RECORDS SUPPLIED —
============

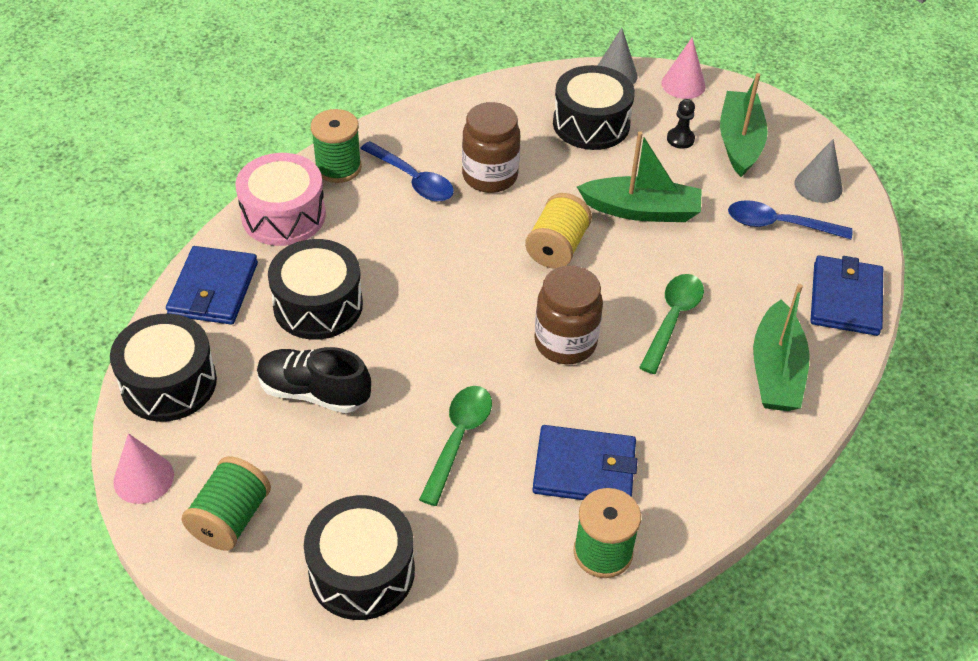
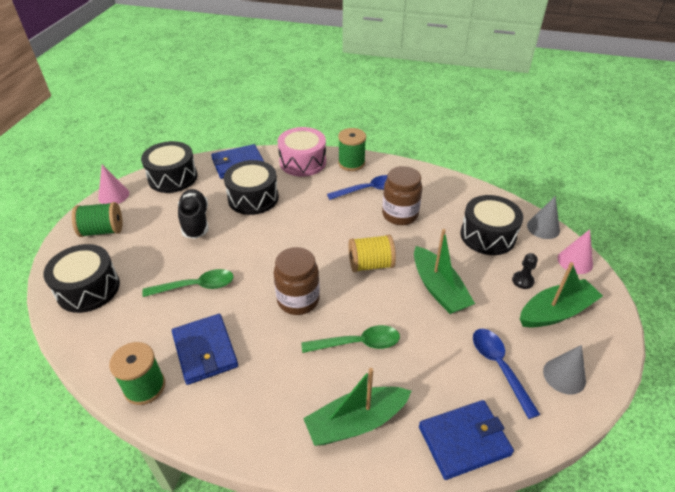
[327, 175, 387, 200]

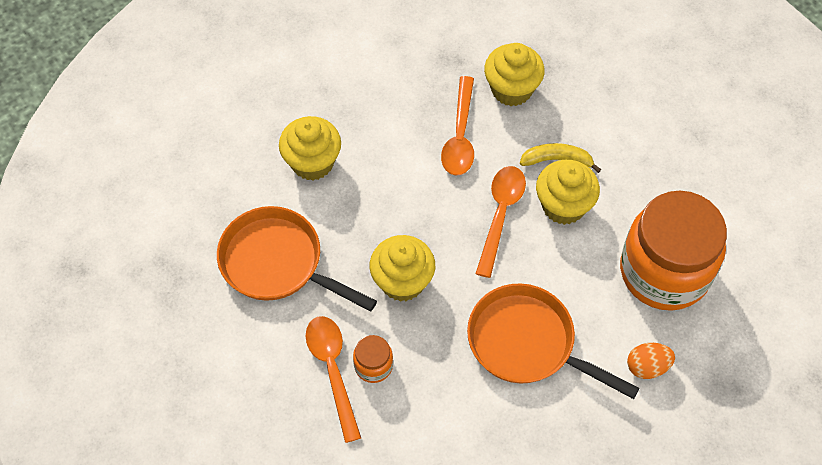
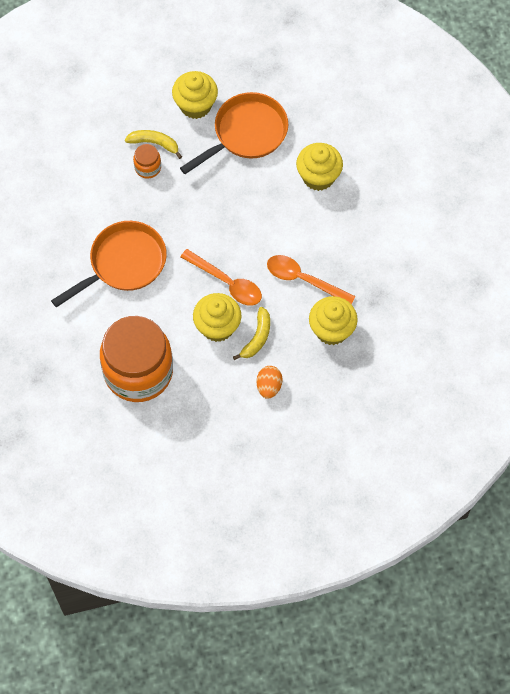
[125, 130, 182, 159]
[172, 71, 218, 119]
[257, 366, 283, 399]

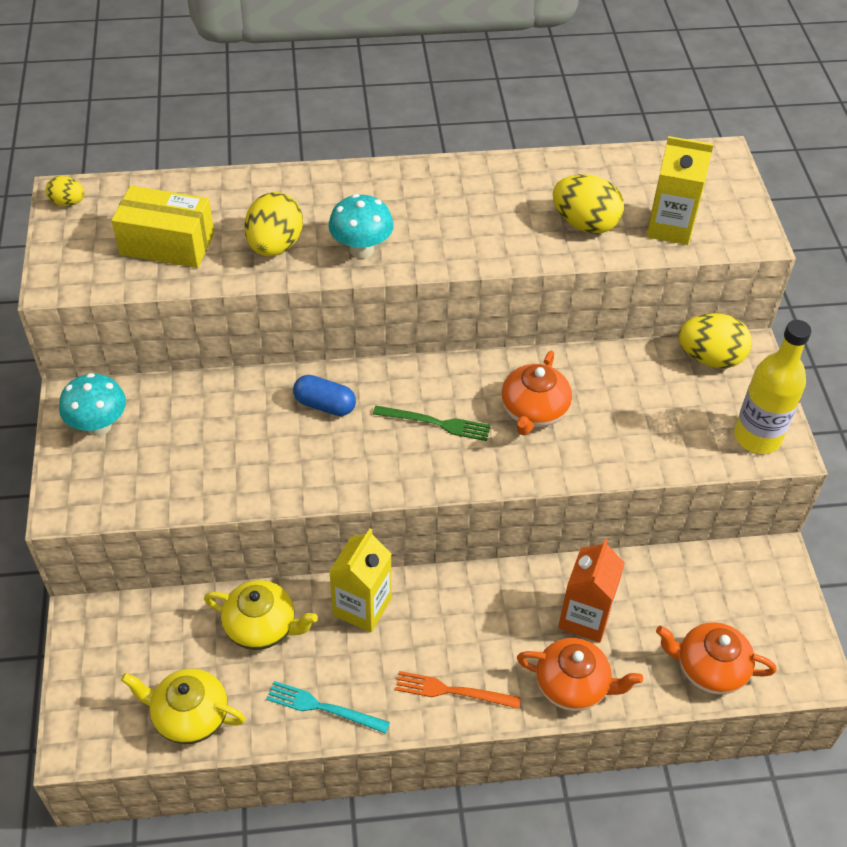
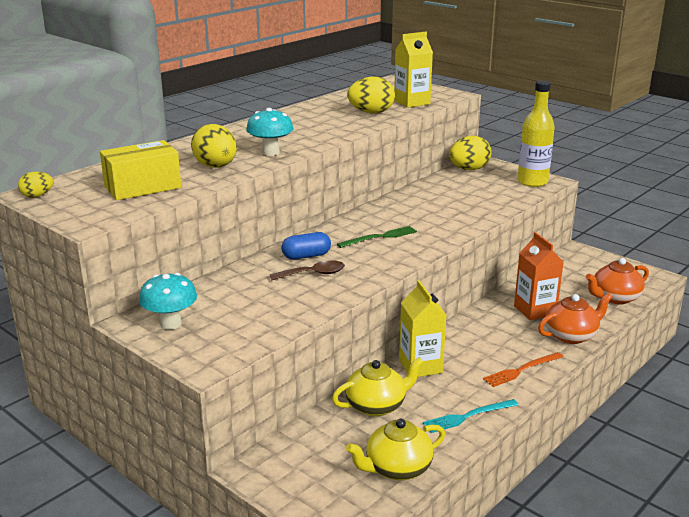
[270, 260, 345, 280]
[501, 351, 572, 436] (first image)

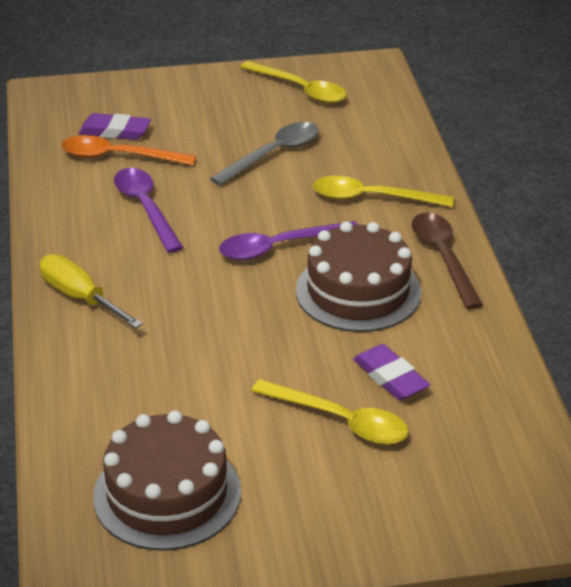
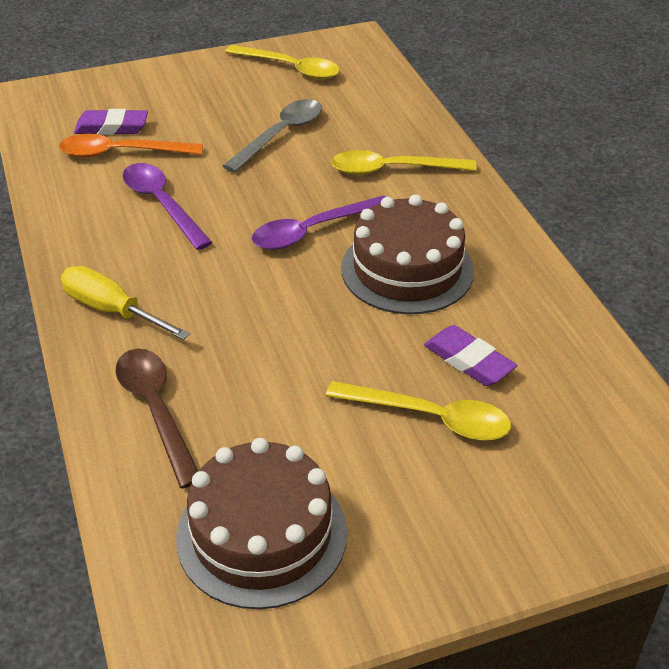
[115, 349, 199, 488]

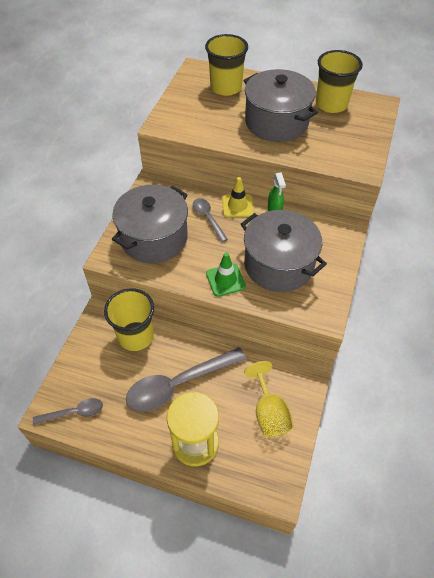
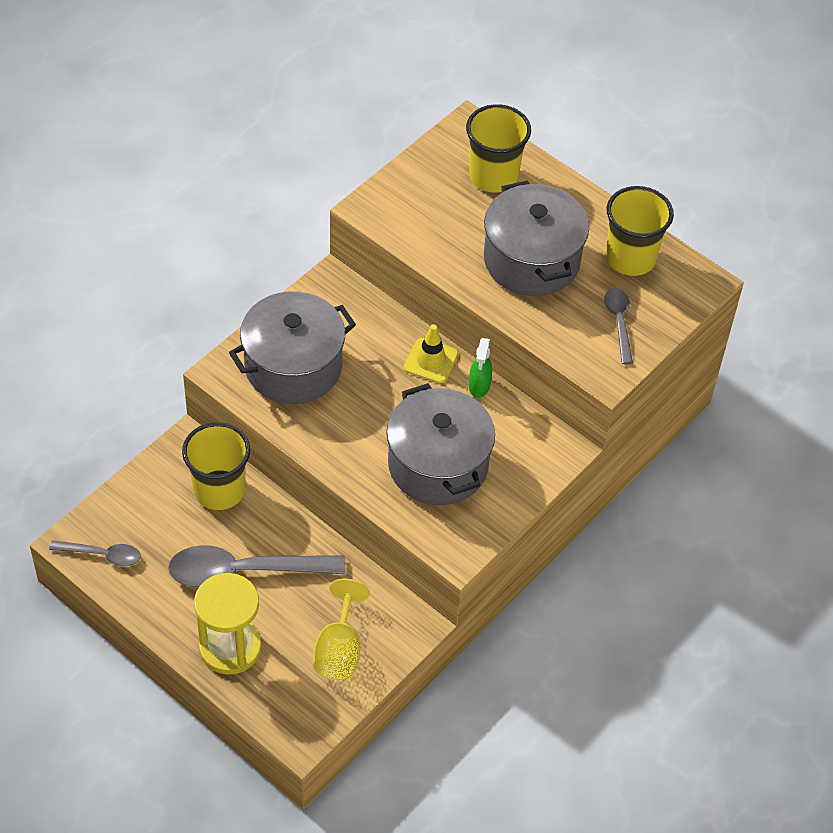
[604, 288, 633, 364]
[206, 252, 246, 297] (first image)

============

Only the pictures are dropped. Otherwise, write out the listing exactly.

THE COMPLETED TASK —
[327, 175, 387, 200]

[125, 130, 182, 159]
[172, 71, 218, 119]
[257, 366, 283, 399]

[270, 260, 345, 280]
[501, 351, 572, 436] (first image)

[115, 349, 199, 488]

[604, 288, 633, 364]
[206, 252, 246, 297] (first image)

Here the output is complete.